### Job
Edit the material below so that every "Identify the location of" becomes "Find the position of", and leave everything else unchanged.

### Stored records
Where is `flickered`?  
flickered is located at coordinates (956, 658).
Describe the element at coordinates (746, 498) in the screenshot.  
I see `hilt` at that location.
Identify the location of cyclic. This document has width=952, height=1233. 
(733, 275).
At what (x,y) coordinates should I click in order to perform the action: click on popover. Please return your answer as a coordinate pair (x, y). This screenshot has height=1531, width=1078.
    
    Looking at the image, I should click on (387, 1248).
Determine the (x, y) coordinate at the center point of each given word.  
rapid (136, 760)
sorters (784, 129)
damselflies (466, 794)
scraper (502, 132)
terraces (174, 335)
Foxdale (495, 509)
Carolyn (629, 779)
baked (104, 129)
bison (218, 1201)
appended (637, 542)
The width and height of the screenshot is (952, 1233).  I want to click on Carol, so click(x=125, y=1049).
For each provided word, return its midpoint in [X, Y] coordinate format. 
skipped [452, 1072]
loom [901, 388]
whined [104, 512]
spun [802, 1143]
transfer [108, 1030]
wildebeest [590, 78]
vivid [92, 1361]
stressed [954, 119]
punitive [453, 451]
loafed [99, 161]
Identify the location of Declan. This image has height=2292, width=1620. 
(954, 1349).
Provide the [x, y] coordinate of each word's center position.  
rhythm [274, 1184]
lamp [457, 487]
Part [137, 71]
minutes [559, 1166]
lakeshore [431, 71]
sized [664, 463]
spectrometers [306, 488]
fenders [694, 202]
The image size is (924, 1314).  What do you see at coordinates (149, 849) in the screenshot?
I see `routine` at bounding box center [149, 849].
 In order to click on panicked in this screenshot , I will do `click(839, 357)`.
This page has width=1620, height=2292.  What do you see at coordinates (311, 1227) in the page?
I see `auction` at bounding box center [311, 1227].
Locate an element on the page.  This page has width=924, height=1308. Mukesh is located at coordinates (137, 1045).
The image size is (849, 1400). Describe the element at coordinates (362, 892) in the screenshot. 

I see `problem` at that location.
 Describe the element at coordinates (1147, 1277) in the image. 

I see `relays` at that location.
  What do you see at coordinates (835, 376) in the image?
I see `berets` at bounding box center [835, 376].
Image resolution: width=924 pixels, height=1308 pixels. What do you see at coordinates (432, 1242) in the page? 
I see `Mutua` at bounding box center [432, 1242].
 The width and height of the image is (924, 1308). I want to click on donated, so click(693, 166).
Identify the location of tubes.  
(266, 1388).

### Completed task
Where is `flickered`?  
flickered is located at coordinates (956, 658).
Describe the element at coordinates (746, 498) in the screenshot.  
I see `hilt` at that location.
Find the position of cyclic. This document has width=952, height=1233. 
(733, 275).
At what (x,y) coordinates should I click in order to perform the action: click on popover. Please return your answer as a coordinate pair (x, y). This screenshot has height=1531, width=1078.
    
    Looking at the image, I should click on (387, 1248).
Determine the (x, y) coordinate at the center point of each given word.  
rapid (136, 760)
sorters (784, 129)
damselflies (466, 794)
scraper (502, 132)
terraces (174, 335)
Foxdale (495, 509)
Carolyn (629, 779)
baked (104, 129)
bison (218, 1201)
appended (637, 542)
The width and height of the screenshot is (952, 1233).  I want to click on Carol, so click(x=125, y=1049).
For each provided word, return its midpoint in [X, Y] coordinate format. 
skipped [452, 1072]
loom [901, 388]
whined [104, 512]
spun [802, 1143]
transfer [108, 1030]
wildebeest [590, 78]
vivid [92, 1361]
stressed [954, 119]
punitive [453, 451]
loafed [99, 161]
Find the position of Declan. This image has height=2292, width=1620. 
(954, 1349).
Provide the [x, y] coordinate of each word's center position.  
rhythm [274, 1184]
lamp [457, 487]
Part [137, 71]
minutes [559, 1166]
lakeshore [431, 71]
sized [664, 463]
spectrometers [306, 488]
fenders [694, 202]
The image size is (924, 1314).  What do you see at coordinates (149, 849) in the screenshot?
I see `routine` at bounding box center [149, 849].
 In order to click on panicked in this screenshot , I will do `click(839, 357)`.
This page has width=1620, height=2292.  What do you see at coordinates (311, 1227) in the page?
I see `auction` at bounding box center [311, 1227].
Locate an element on the page.  This page has width=924, height=1308. Mukesh is located at coordinates (137, 1045).
The image size is (849, 1400). Describe the element at coordinates (362, 892) in the screenshot. 

I see `problem` at that location.
 Describe the element at coordinates (1147, 1277) in the image. 

I see `relays` at that location.
  What do you see at coordinates (835, 376) in the image?
I see `berets` at bounding box center [835, 376].
Image resolution: width=924 pixels, height=1308 pixels. What do you see at coordinates (432, 1242) in the page? 
I see `Mutua` at bounding box center [432, 1242].
 The width and height of the image is (924, 1308). I want to click on donated, so click(693, 166).
Find the position of tubes.  
(266, 1388).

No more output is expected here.